Supplied entries:
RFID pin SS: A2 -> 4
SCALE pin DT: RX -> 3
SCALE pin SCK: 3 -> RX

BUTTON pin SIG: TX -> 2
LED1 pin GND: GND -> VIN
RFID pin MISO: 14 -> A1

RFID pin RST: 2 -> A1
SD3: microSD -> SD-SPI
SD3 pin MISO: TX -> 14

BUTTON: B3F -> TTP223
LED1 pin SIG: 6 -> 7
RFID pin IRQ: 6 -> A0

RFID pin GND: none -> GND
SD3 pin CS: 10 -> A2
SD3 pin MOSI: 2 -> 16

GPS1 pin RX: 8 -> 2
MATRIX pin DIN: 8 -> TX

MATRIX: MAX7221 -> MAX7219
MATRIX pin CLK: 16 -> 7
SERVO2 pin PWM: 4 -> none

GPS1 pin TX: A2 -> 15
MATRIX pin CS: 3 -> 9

Exercise requirements: Everything from the line containing "SD3: microSD -> SD-SPI" through the last line of the listing must be reproduced exactly, and no other line.

Answer:
SD3: microSD -> SD-SPI
SD3 pin MISO: TX -> 14

BUTTON: B3F -> TTP223
LED1 pin SIG: 6 -> 7
RFID pin IRQ: 6 -> A0

RFID pin GND: none -> GND
SD3 pin CS: 10 -> A2
SD3 pin MOSI: 2 -> 16

GPS1 pin RX: 8 -> 2
MATRIX pin DIN: 8 -> TX

MATRIX: MAX7221 -> MAX7219
MATRIX pin CLK: 16 -> 7
SERVO2 pin PWM: 4 -> none

GPS1 pin TX: A2 -> 15
MATRIX pin CS: 3 -> 9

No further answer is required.